What is being asked: Set down all of the entries word for word, omitting the images they contain.

[Start of Attachment]

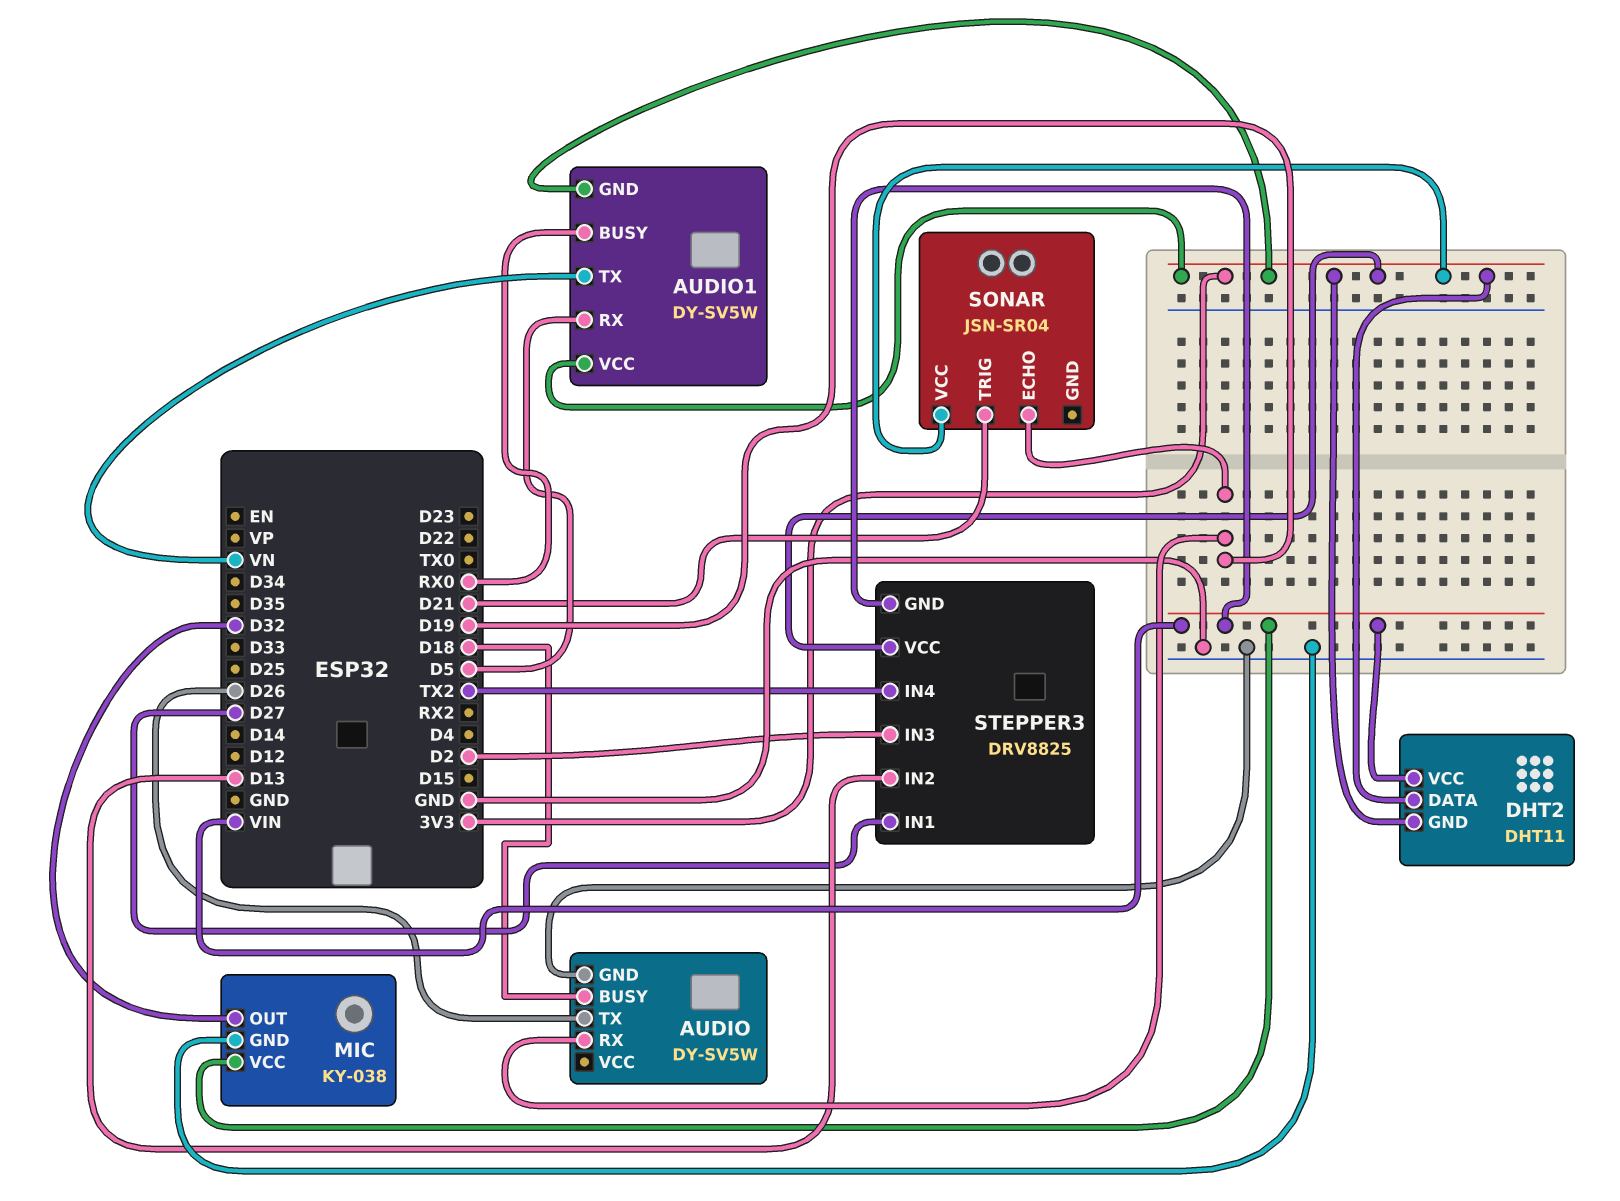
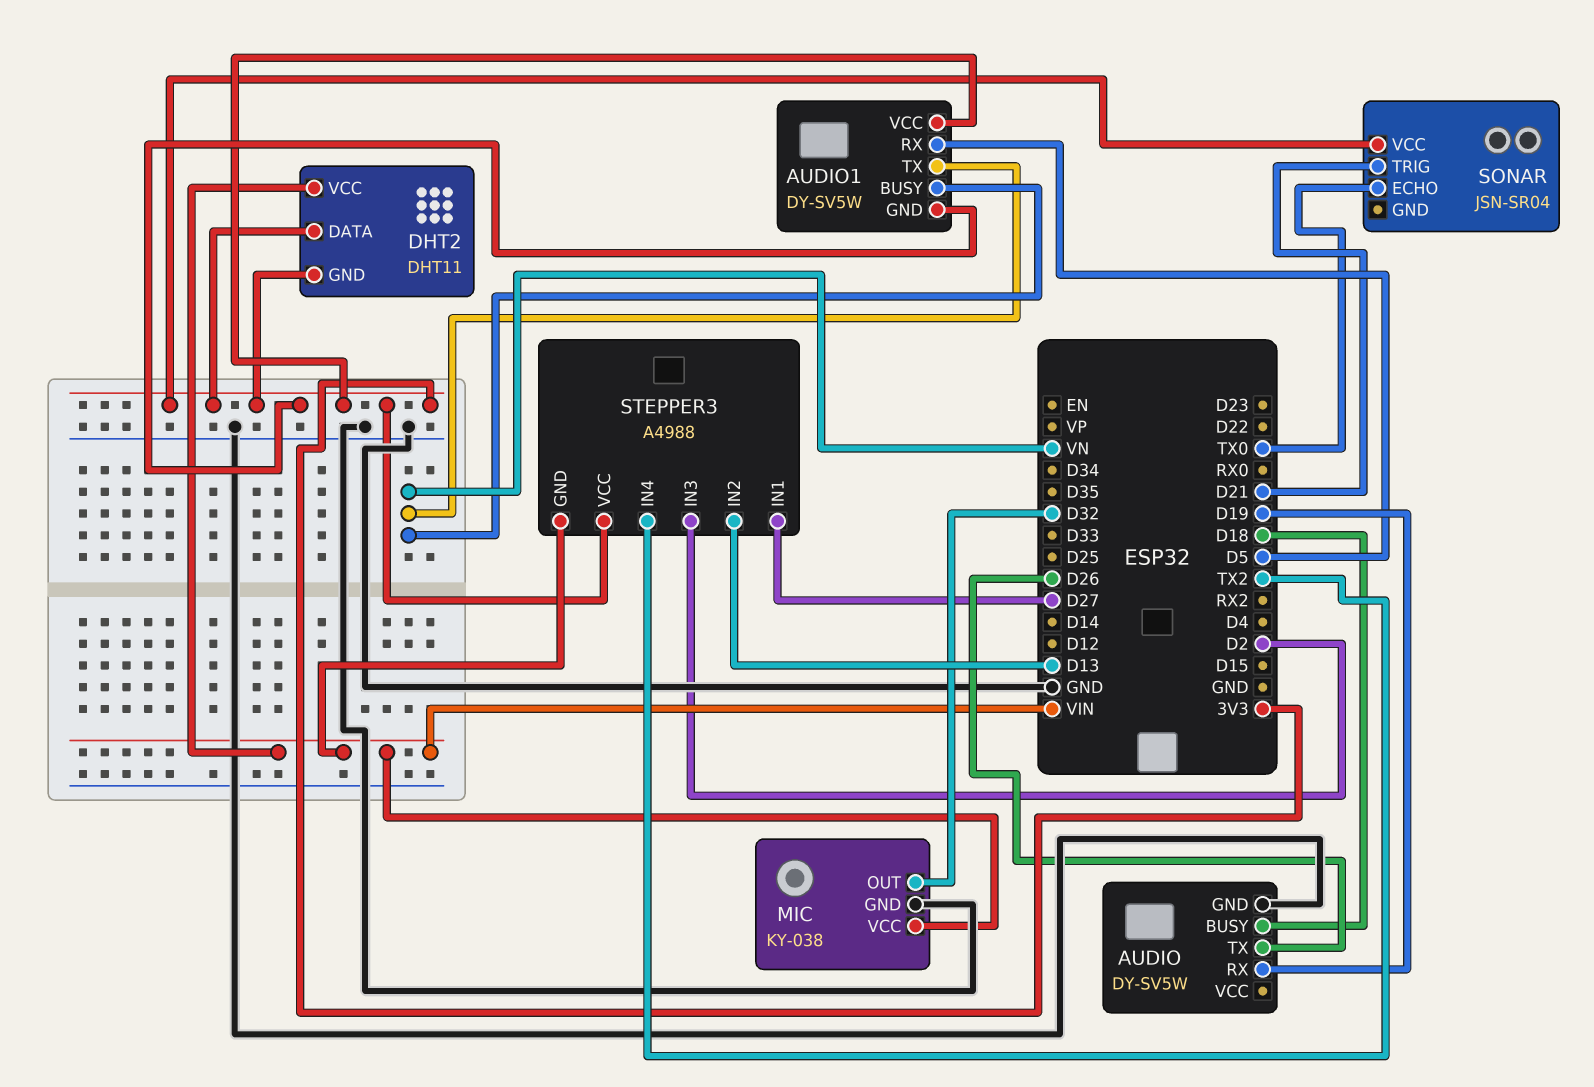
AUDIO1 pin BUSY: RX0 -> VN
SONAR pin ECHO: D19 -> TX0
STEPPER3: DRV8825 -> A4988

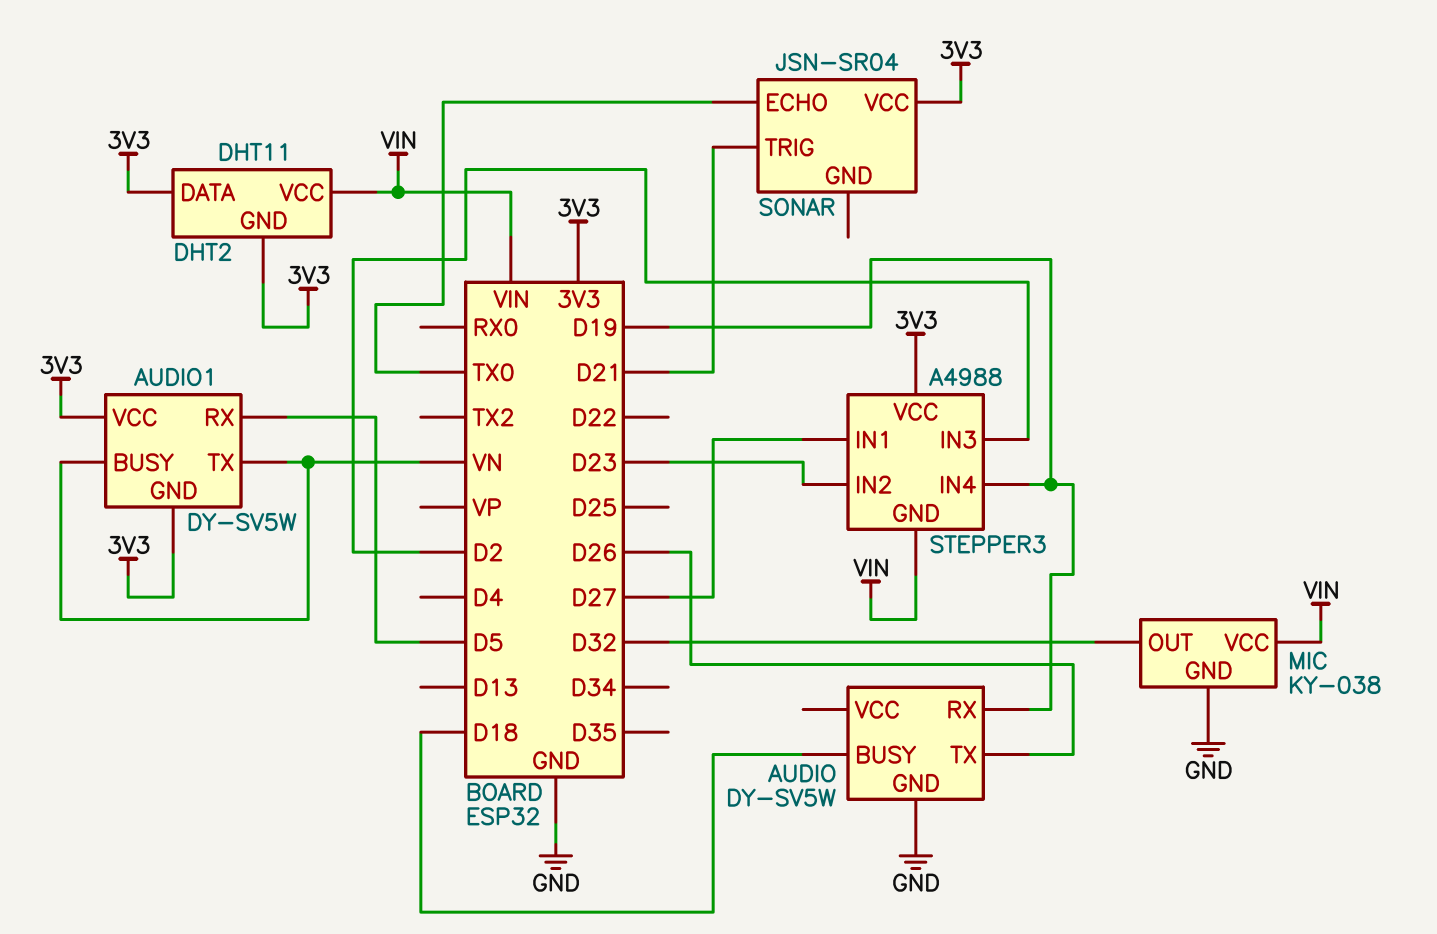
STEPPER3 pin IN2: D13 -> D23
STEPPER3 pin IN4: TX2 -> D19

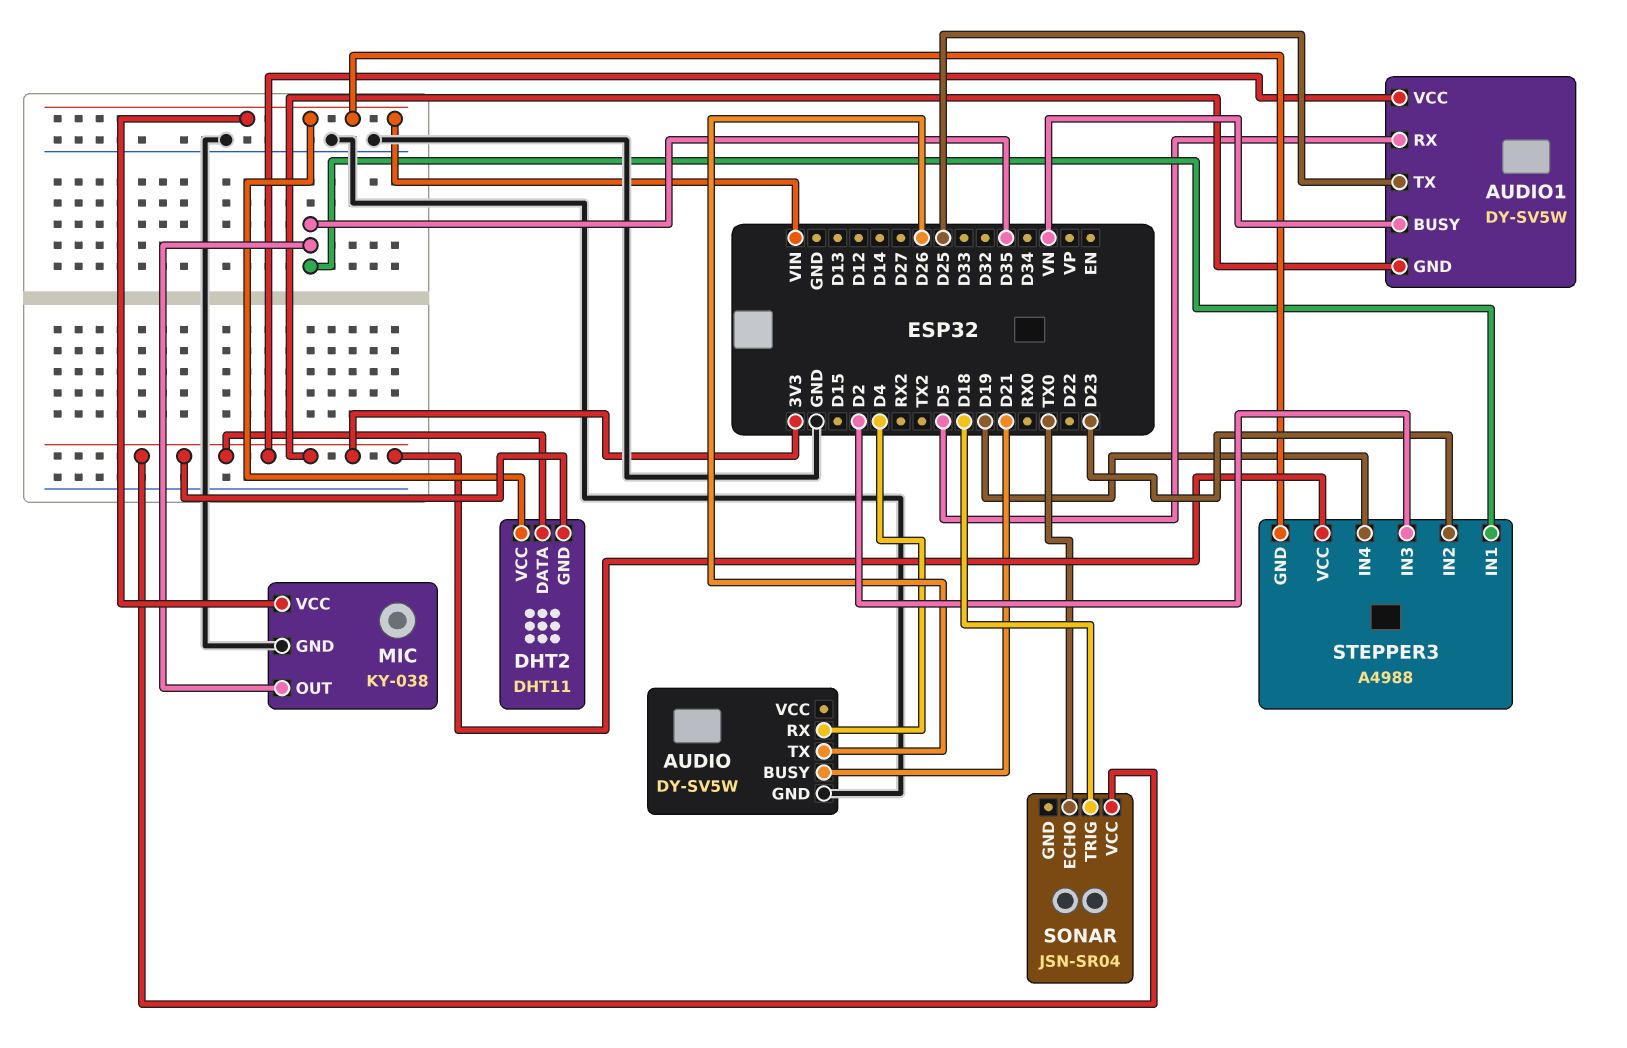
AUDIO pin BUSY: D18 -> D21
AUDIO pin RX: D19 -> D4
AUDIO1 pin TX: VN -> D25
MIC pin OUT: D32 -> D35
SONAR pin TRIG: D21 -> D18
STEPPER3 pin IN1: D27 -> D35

[End of Attachment]

Expected answer:
AUDIO1 pin BUSY: RX0 -> VN
SONAR pin ECHO: D19 -> TX0
STEPPER3: DRV8825 -> A4988

STEPPER3 pin IN2: D13 -> D23
STEPPER3 pin IN4: TX2 -> D19

AUDIO pin BUSY: D18 -> D21
AUDIO pin RX: D19 -> D4
AUDIO1 pin TX: VN -> D25
MIC pin OUT: D32 -> D35
SONAR pin TRIG: D21 -> D18
STEPPER3 pin IN1: D27 -> D35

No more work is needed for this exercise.